» **Your task**: Once you reach the line containing "(483, 288) = (340, 263): white carrot -> none", copy it and every line after it exactly, through the end of the data below.

Segment Open

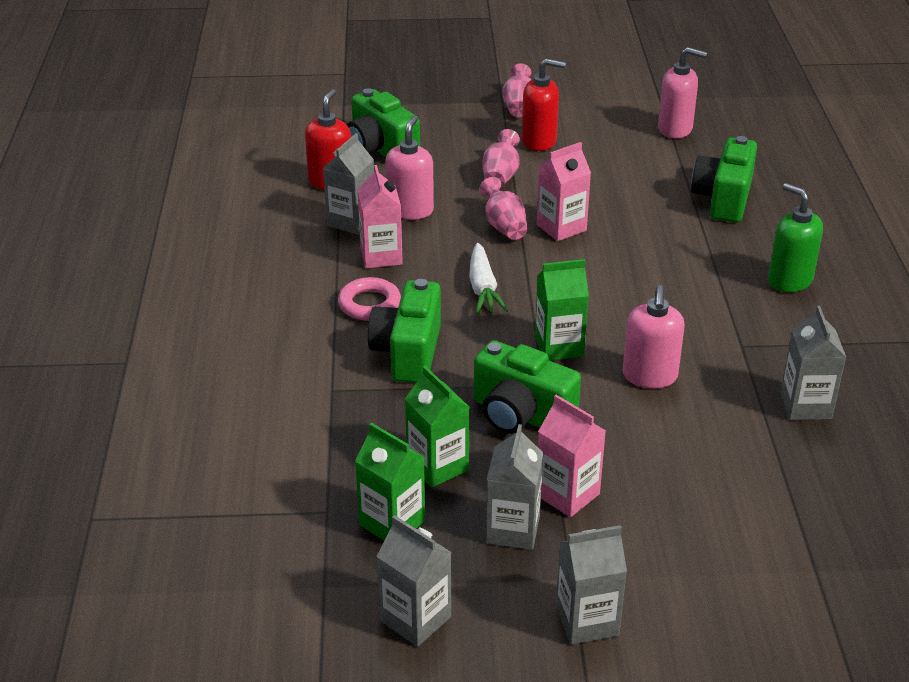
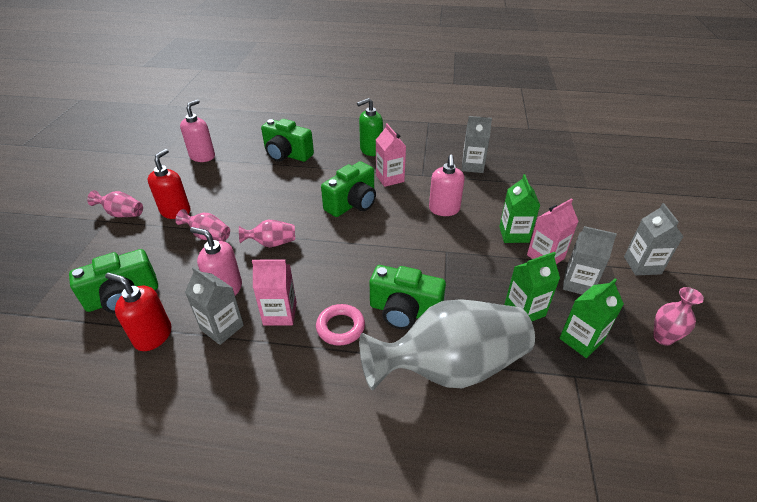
camera: 80 degrees left, 5 degrees up
(323, 397) = (450, 367): none -> grey vase
(415, 619) = (663, 337): grey carton -> pink vase
(483, 288) = (340, 263): white carrot -> none
(521, 415) = (475, 265): green camera -> green camera (352, 203)
(559, 346) = (411, 239): green carton -> green carton (514, 234)
(561, 227) = (286, 218): pink carton -> pink carton (390, 178)
(649, 376) = (444, 209): pink soap dispenser -> pink soap dispenser turned 75 degrees clockwise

Segment Closed

» **Solution for this exercise**:
(483, 288) = (340, 263): white carrot -> none
(521, 415) = (475, 265): green camera -> green camera (352, 203)
(559, 346) = (411, 239): green carton -> green carton (514, 234)
(561, 227) = (286, 218): pink carton -> pink carton (390, 178)
(649, 376) = (444, 209): pink soap dispenser -> pink soap dispenser turned 75 degrees clockwise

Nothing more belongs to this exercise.